> [EXERCISE DIRECTIONS] Show each line of the entries below in which the word "turned" appears.

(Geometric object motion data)
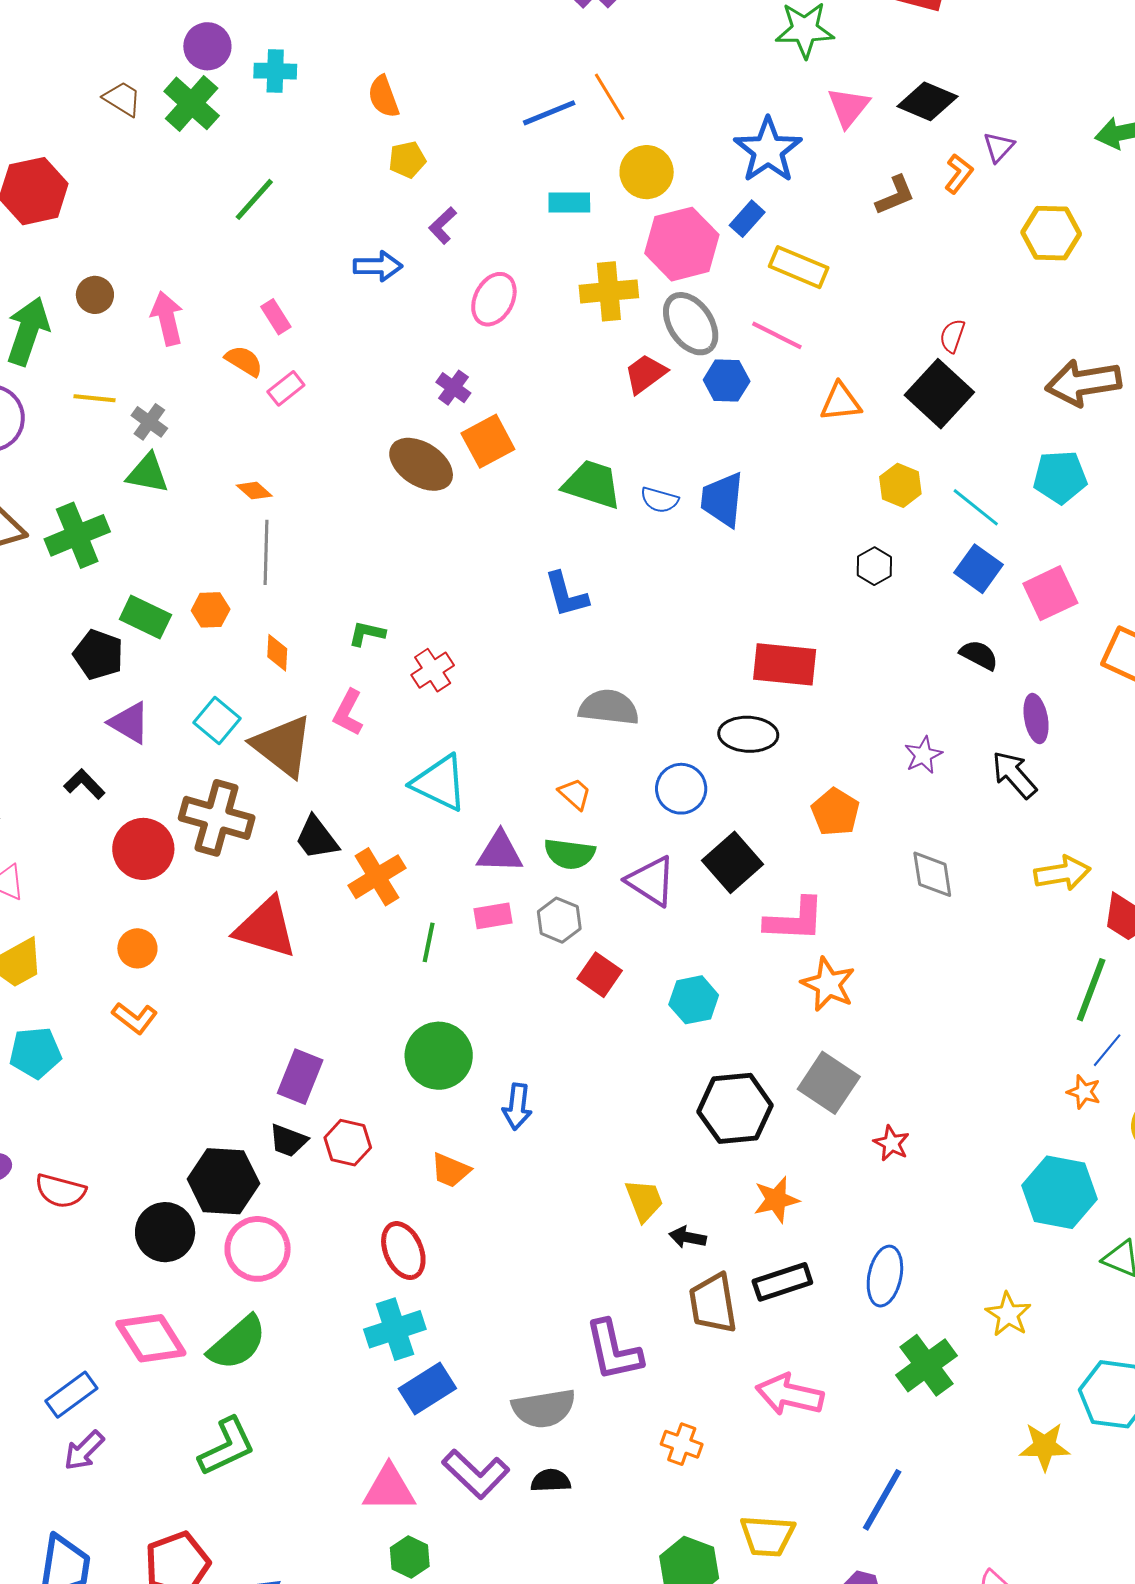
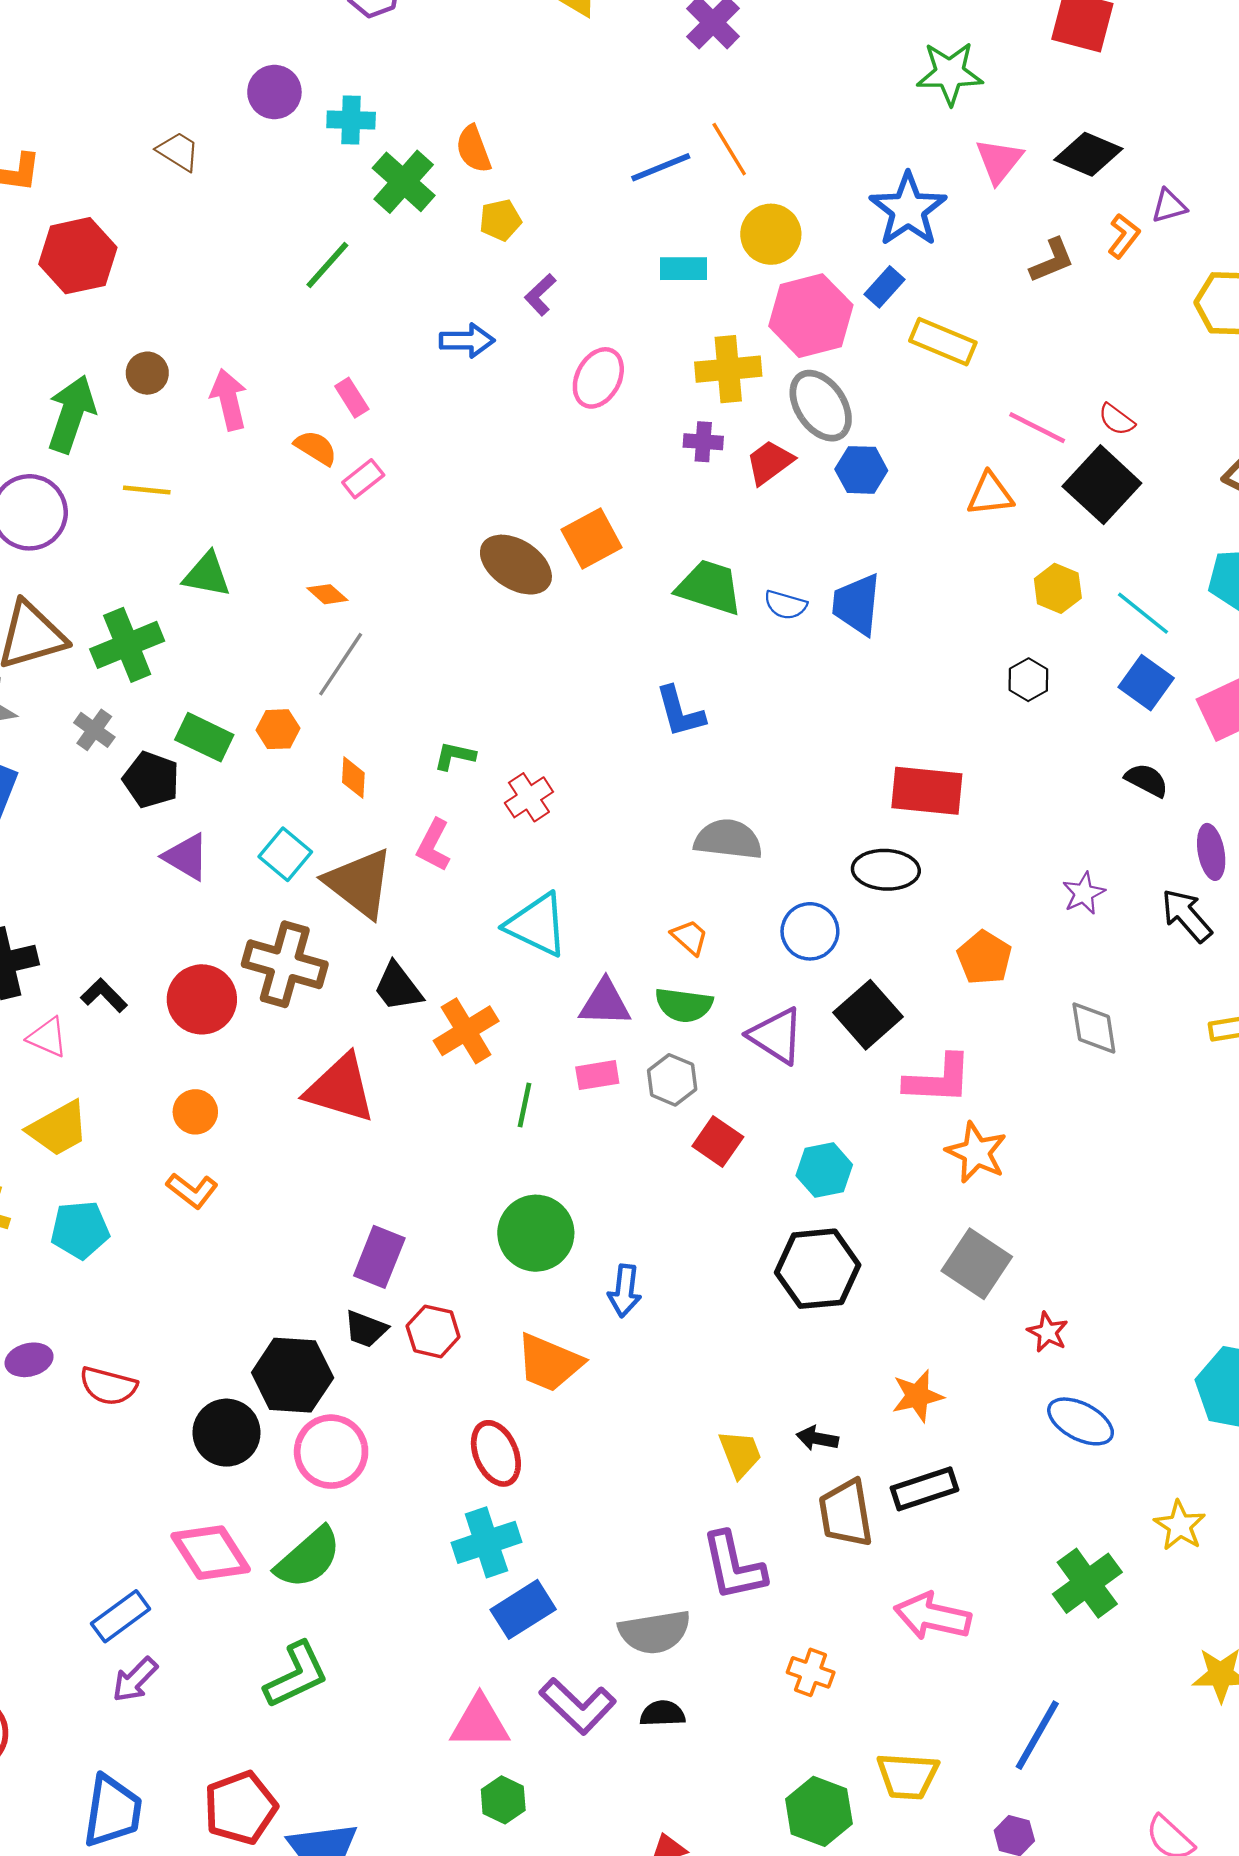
green cross: (192, 103) -> (404, 182), moved
purple triangle: (999, 147) -> (1169, 206), turned 32
pink line: (777, 335) -> (1037, 428), moved
red semicircle: (952, 336) -> (1116, 419), turned -72
purple cross: (453, 388) -> (703, 442), moved, turned -32
gray cross: (149, 422) -> (94, 730), moved
gray line: (266, 552) -> (341, 664), turned 32
black L-shape: (84, 784) -> (104, 995), moved
black hexagon: (735, 1108) -> (818, 1269), moved
orange trapezoid: (451, 1170) -> (549, 1363), size x1.5
yellow trapezoid: (644, 1200) -> (740, 1454), moved
blue ellipse: (885, 1276) -> (1081, 1421), moved, turned -74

> [ANSWER FOR THIS EXERCISE]
purple triangle: (999, 147) -> (1169, 206), turned 32
red semicircle: (952, 336) -> (1116, 419), turned -72
purple cross: (453, 388) -> (703, 442), moved, turned -32
gray line: (266, 552) -> (341, 664), turned 32
blue ellipse: (885, 1276) -> (1081, 1421), moved, turned -74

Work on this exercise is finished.